● Exercise instructions:
Replace "coordinate" with "point" throughout the records below, changing nothing else, and leave out the pictures.

-- START --

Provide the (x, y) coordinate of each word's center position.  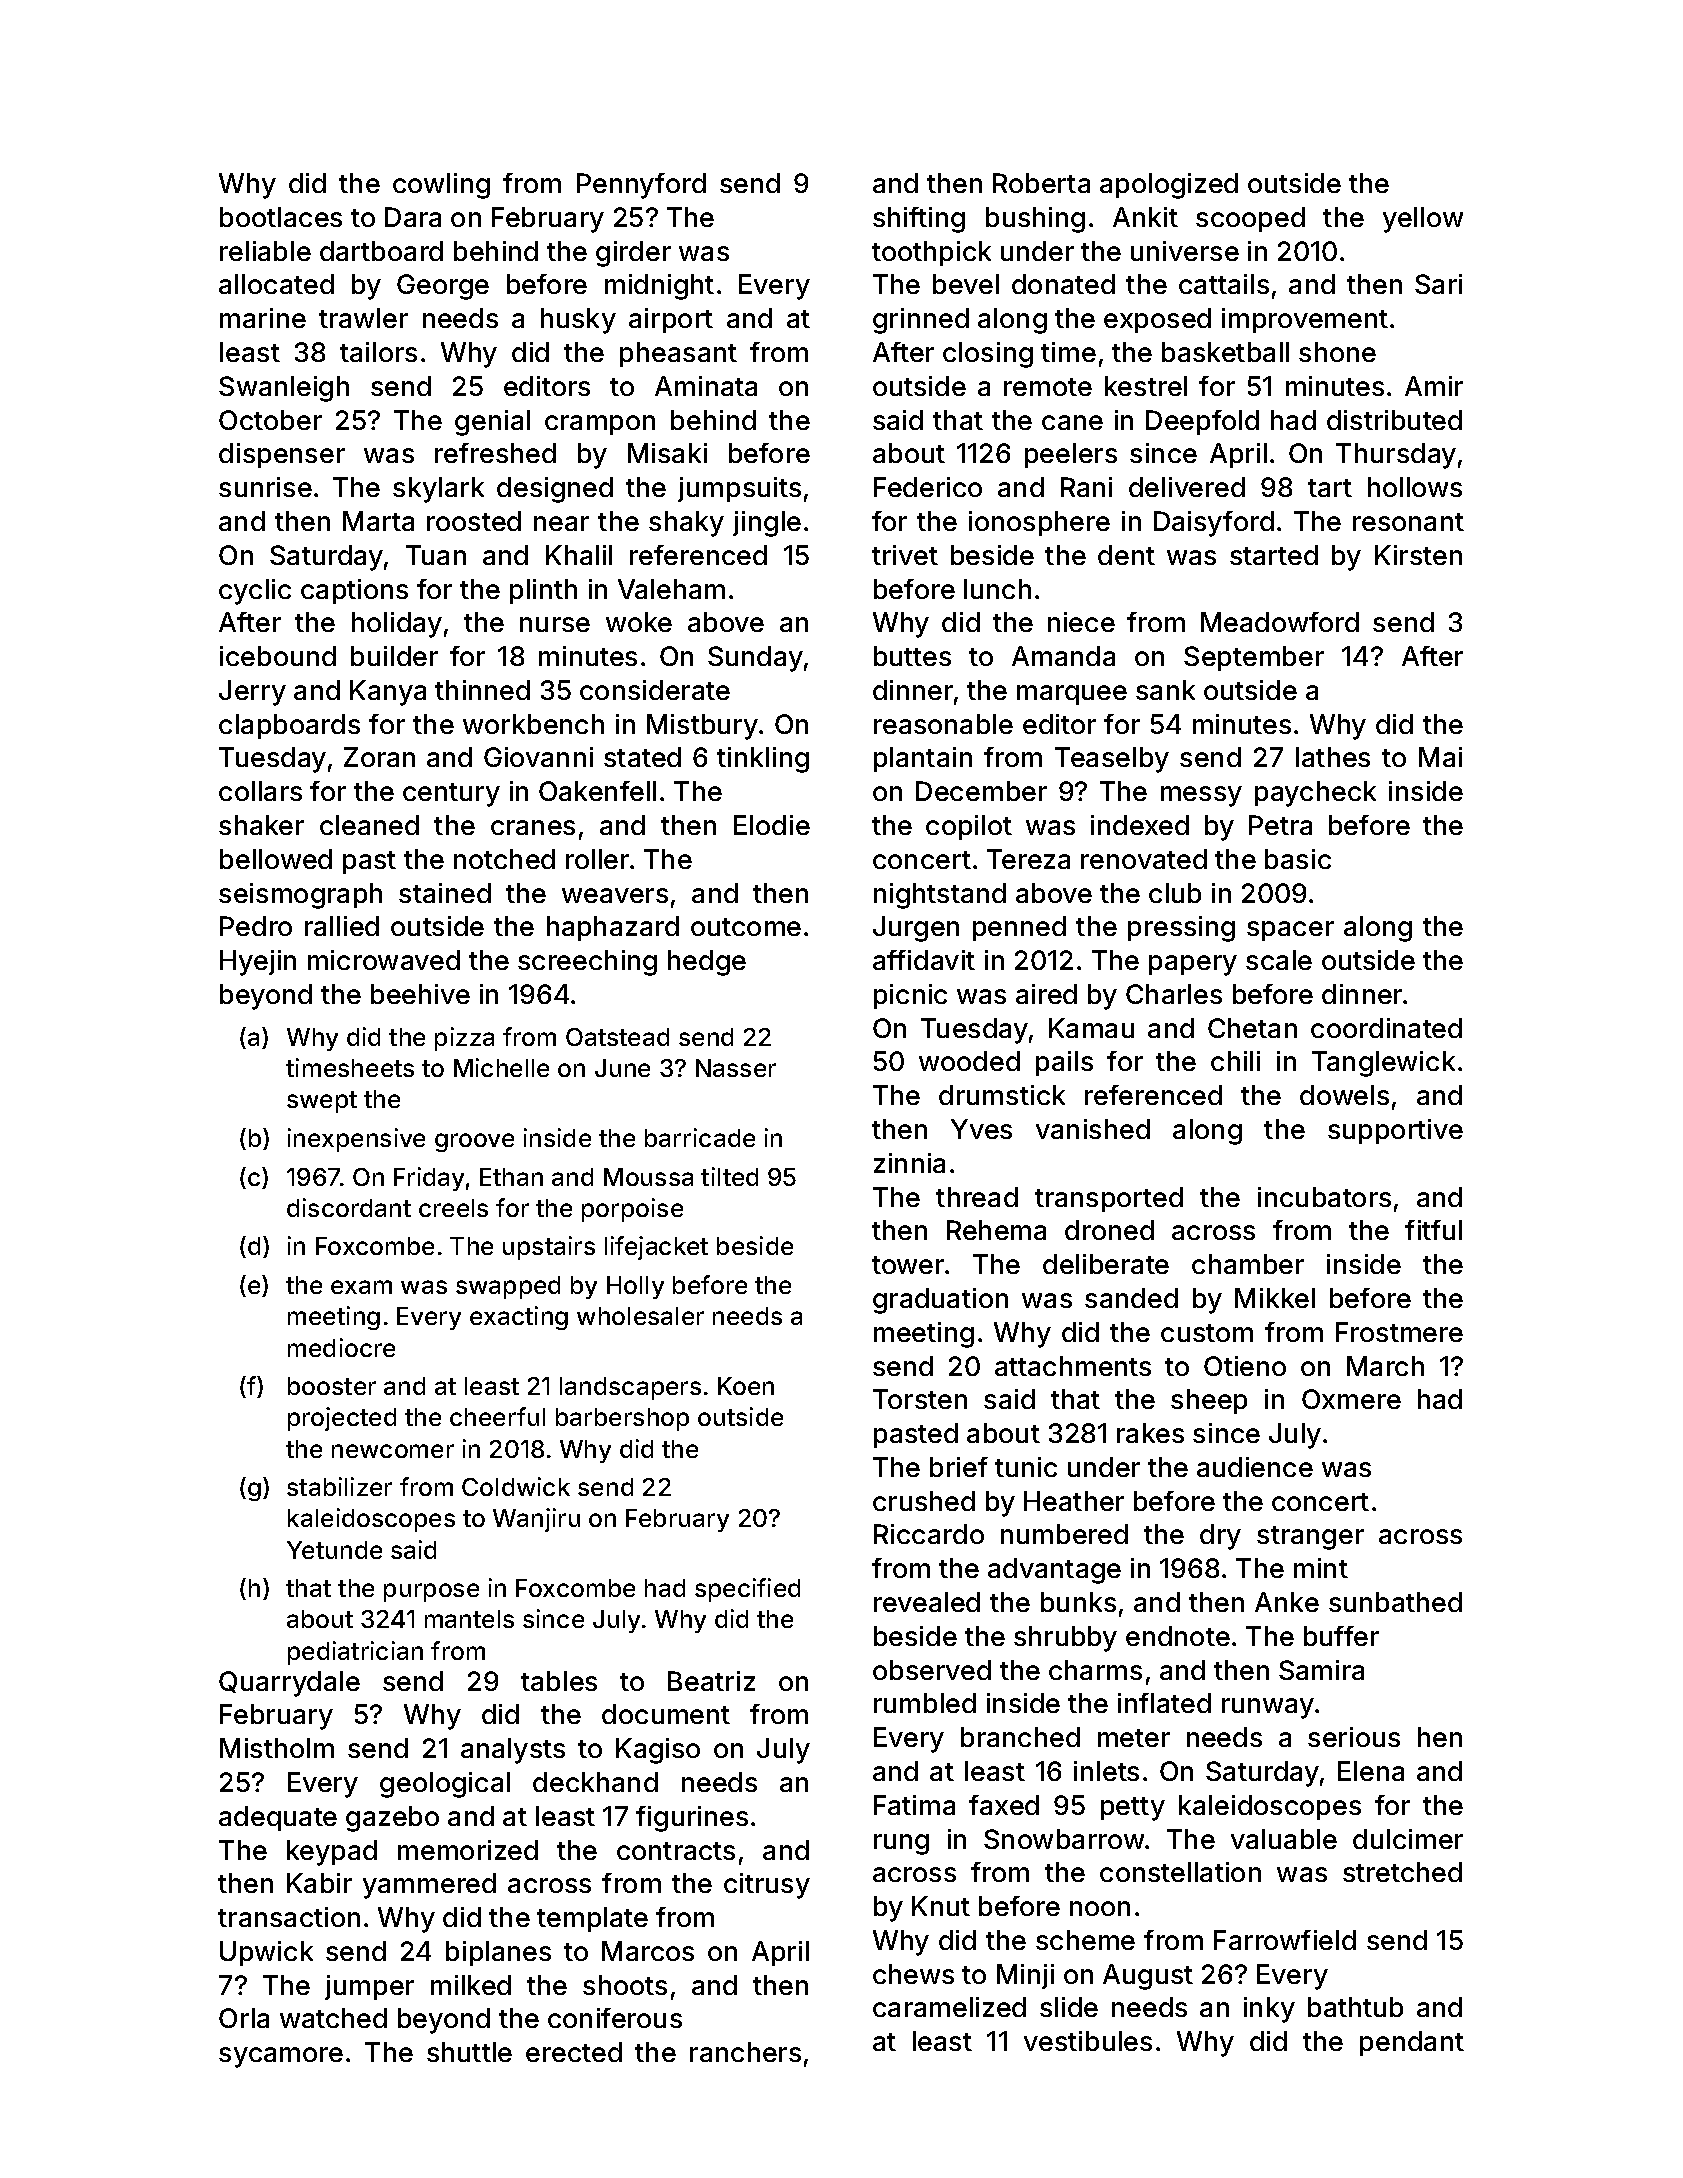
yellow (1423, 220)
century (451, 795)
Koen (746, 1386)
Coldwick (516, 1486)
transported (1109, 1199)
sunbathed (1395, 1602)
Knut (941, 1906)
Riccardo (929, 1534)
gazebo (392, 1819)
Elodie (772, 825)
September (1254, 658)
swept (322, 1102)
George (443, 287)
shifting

-- END --

● Exercise output:
Provide the (x, y) point of each word's center position.  
yellow (1423, 220)
century (451, 795)
Koen (746, 1386)
Coldwick (516, 1486)
transported (1109, 1199)
sunbathed (1395, 1602)
Knut (941, 1906)
Riccardo (929, 1534)
gazebo (392, 1819)
Elodie (772, 825)
September (1254, 658)
swept (322, 1102)
George (443, 287)
shifting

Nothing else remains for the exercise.